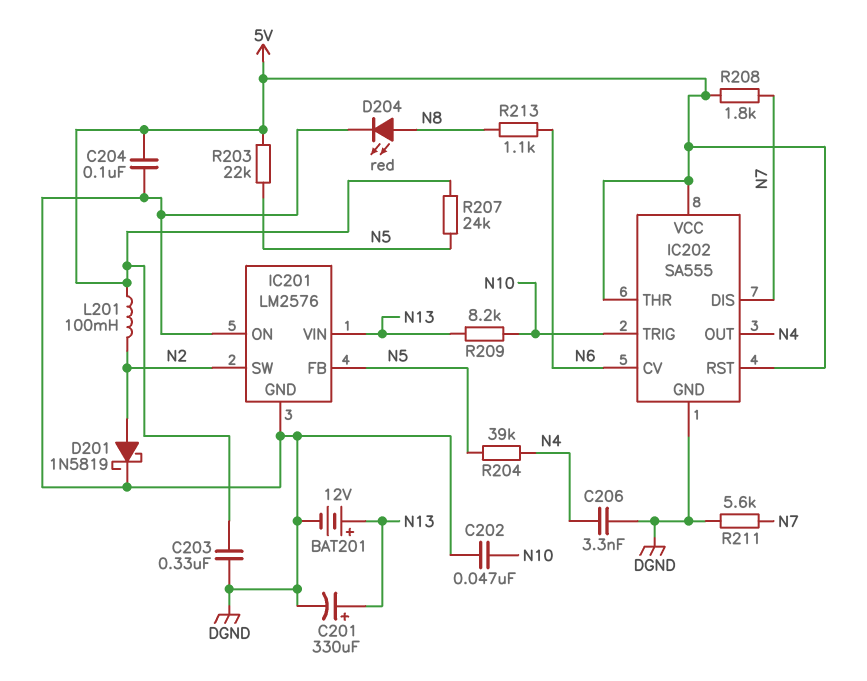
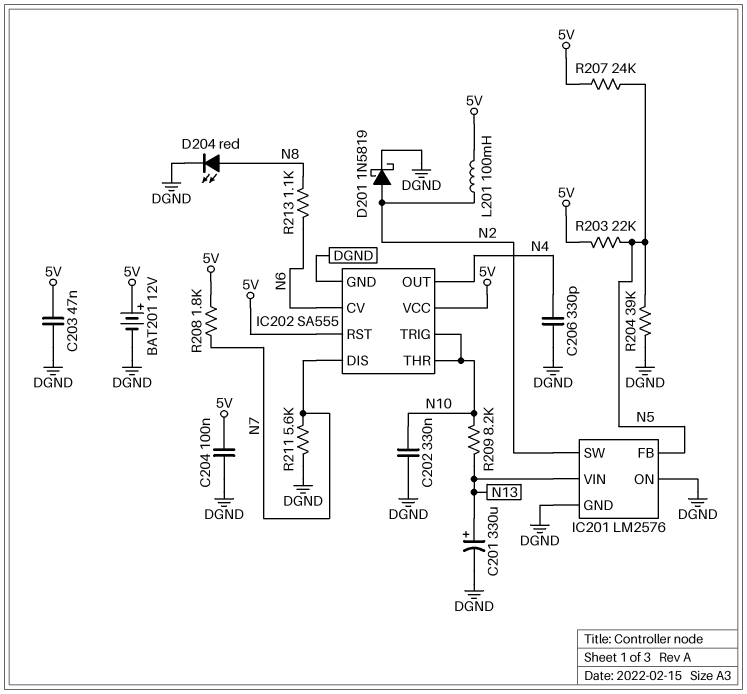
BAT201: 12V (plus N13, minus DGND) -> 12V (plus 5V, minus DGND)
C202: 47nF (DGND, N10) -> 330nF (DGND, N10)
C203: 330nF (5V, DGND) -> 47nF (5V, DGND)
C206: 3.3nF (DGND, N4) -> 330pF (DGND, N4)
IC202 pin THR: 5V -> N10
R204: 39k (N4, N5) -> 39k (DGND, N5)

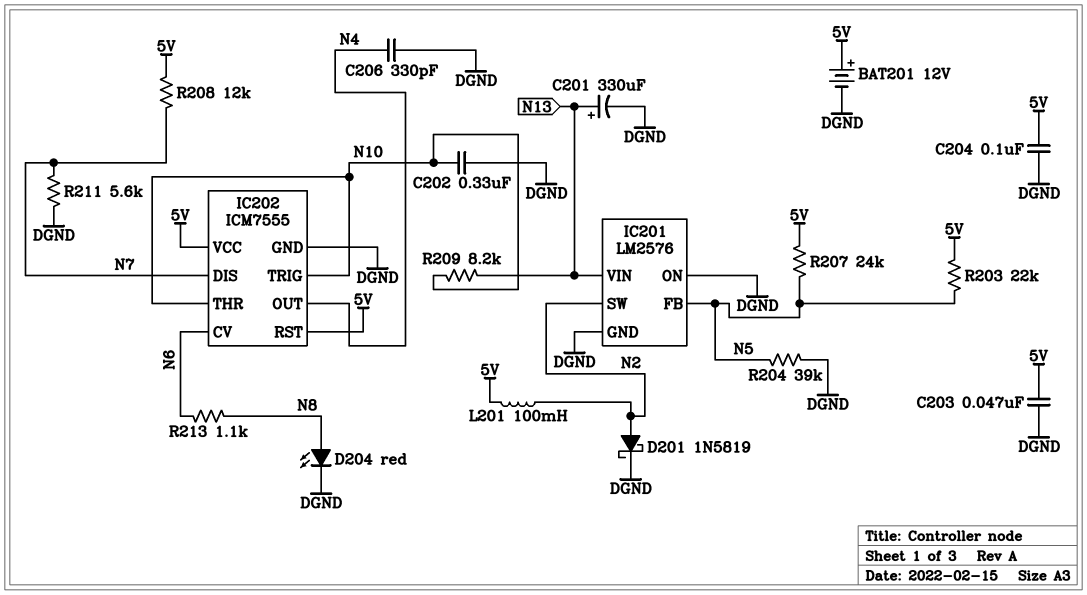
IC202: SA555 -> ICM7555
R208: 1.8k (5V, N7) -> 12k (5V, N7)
──────────
*Instructions for the task:* From the data, list each line in which the string "DGND" appears.

*Solution for this exercise:*
BAT201: 12V (plus N13, minus DGND) -> 12V (plus 5V, minus DGND)
C202: 47nF (DGND, N10) -> 330nF (DGND, N10)
C203: 330nF (5V, DGND) -> 47nF (5V, DGND)
C206: 3.3nF (DGND, N4) -> 330pF (DGND, N4)
R204: 39k (N4, N5) -> 39k (DGND, N5)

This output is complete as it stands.